◆ **WORK REQUEST**: Look below for the lines from the one with "- auriculares [gris] (374, 70)" to the one with "to (891, 558)", and copy exactly those lines, both ends included.
-- DATA RECORDS follows --
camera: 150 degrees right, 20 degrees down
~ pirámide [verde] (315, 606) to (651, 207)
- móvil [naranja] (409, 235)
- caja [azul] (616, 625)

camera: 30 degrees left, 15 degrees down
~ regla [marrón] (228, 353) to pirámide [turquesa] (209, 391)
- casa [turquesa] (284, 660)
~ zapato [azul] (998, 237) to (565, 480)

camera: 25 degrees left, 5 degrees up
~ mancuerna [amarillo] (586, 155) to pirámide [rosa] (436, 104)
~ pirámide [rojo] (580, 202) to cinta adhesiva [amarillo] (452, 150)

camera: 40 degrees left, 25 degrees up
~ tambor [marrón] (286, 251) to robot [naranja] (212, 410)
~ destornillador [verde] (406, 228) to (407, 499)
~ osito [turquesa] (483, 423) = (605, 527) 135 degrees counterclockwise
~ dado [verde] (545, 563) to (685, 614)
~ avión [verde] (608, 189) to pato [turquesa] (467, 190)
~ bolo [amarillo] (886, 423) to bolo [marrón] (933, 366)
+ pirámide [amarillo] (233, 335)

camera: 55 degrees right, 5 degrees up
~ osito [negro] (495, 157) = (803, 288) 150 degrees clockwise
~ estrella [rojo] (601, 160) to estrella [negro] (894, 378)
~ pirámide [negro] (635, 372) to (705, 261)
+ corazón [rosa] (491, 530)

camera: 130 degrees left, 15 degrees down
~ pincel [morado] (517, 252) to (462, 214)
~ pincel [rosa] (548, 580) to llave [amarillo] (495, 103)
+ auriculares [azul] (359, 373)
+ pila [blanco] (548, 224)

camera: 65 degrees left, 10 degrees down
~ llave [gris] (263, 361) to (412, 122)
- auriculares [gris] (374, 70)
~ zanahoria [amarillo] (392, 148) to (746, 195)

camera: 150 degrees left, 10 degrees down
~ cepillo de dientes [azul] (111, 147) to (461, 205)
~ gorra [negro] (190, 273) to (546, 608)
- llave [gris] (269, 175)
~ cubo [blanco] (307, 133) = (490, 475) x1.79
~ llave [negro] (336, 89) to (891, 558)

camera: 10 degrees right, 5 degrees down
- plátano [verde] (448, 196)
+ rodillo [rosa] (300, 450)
-- DATA RECORDS concluded --
◆ **EXERCISE ANSWER**:
- auriculares [gris] (374, 70)
~ zanahoria [amarillo] (392, 148) to (746, 195)

camera: 150 degrees left, 10 degrees down
~ cepillo de dientes [azul] (111, 147) to (461, 205)
~ gorra [negro] (190, 273) to (546, 608)
- llave [gris] (269, 175)
~ cubo [blanco] (307, 133) = (490, 475) x1.79
~ llave [negro] (336, 89) to (891, 558)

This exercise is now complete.